RECORDS TO USE START

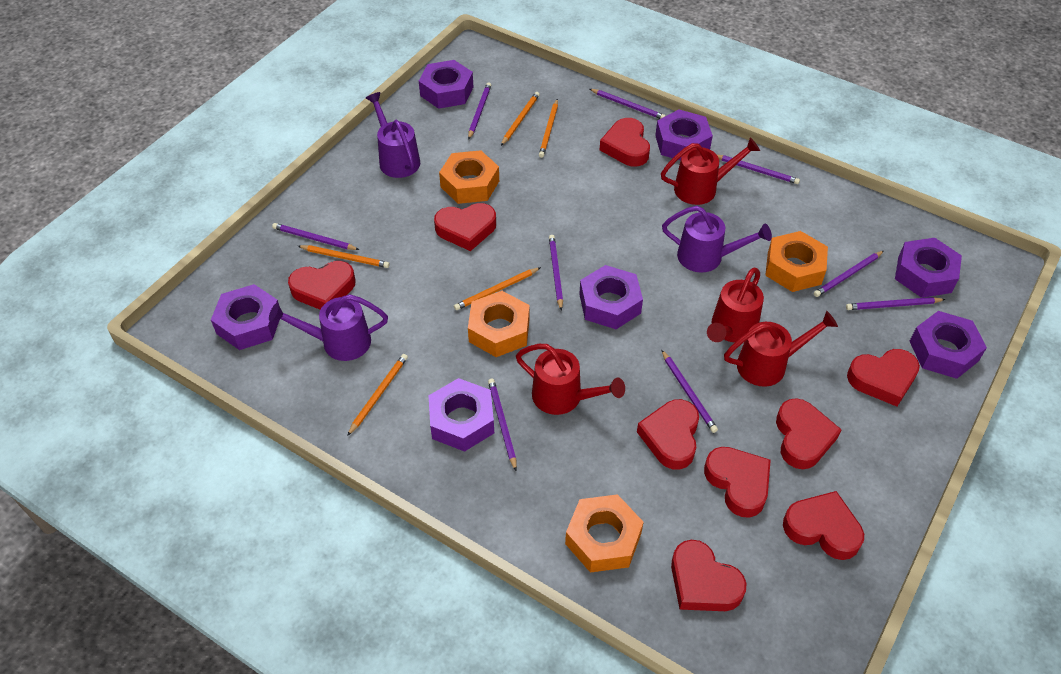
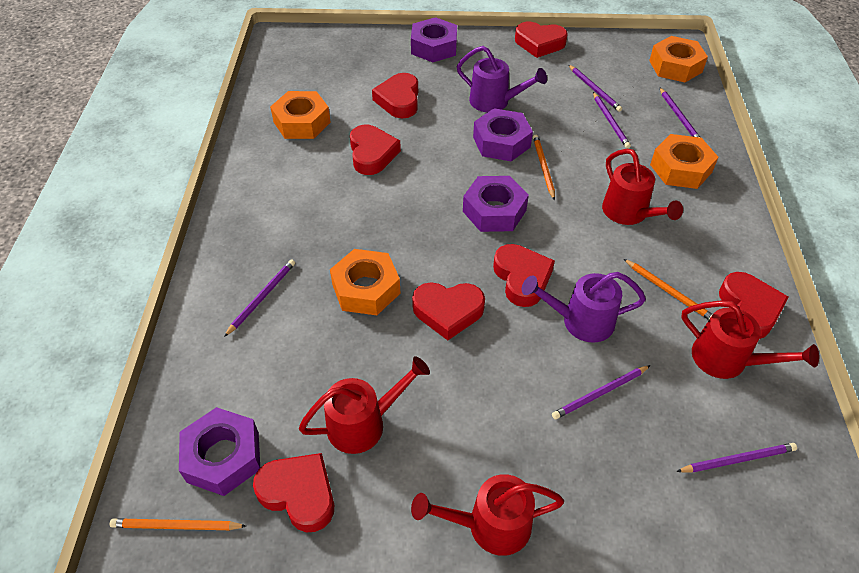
orange pencil: 5 -> 3
purple nut: 7 -> 4
purple pencil: 9 -> 6
purple watering can: 3 -> 2
red heart: 9 -> 7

RECORDS TO USE END

# EXERCISE GOAL
Every line from the one with "purple pencil: 9 -> 6" through the last line of the records above should be returned exactly, please, and no others.

# SOLUTION FOR THIS EXERCISE
purple pencil: 9 -> 6
purple watering can: 3 -> 2
red heart: 9 -> 7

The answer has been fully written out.